### What to work on
Go through the listing and pick out each line with the word "grey" in it.

### Given data
· · · · · · ·
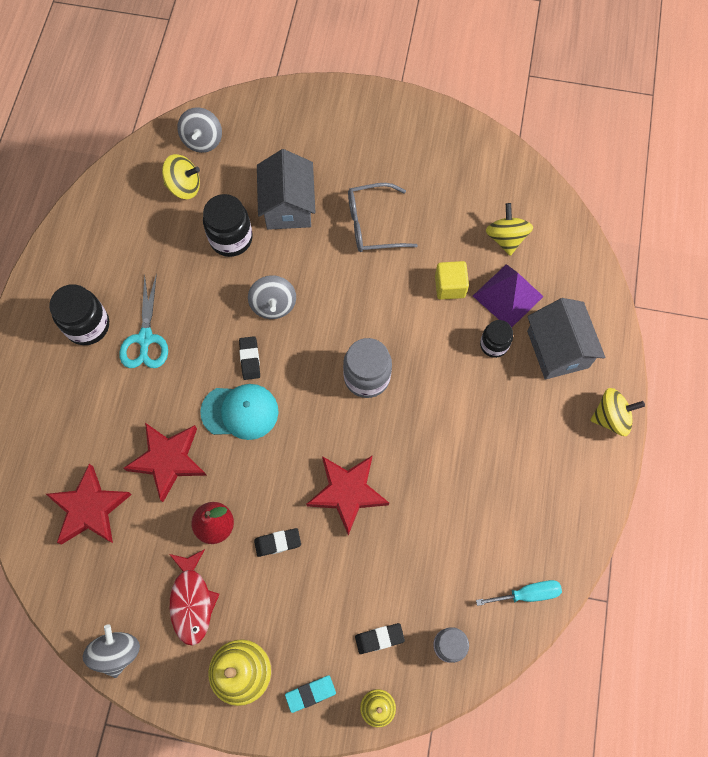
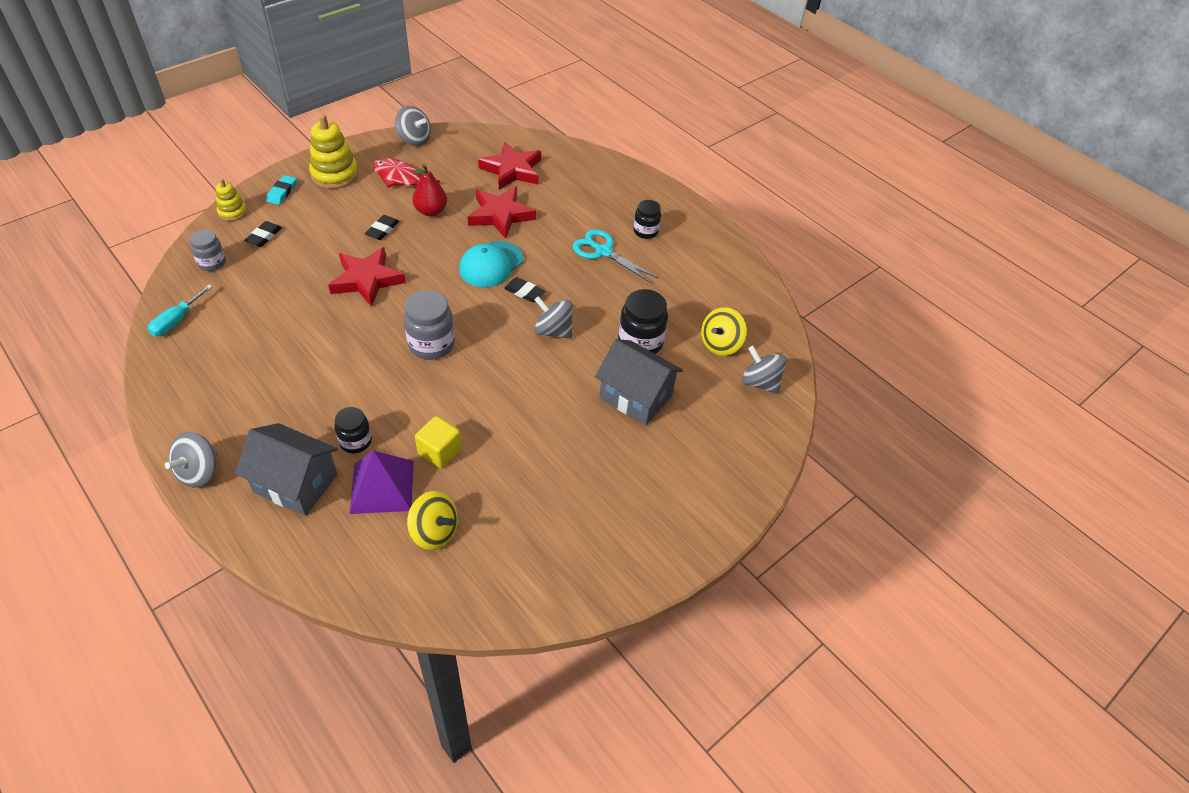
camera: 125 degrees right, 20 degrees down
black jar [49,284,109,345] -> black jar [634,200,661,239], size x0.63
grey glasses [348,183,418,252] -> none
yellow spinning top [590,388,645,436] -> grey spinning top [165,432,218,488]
· · · · · · ·
### Written solution
grey glasses [348,183,418,252] -> none
yellow spinning top [590,388,645,436] -> grey spinning top [165,432,218,488]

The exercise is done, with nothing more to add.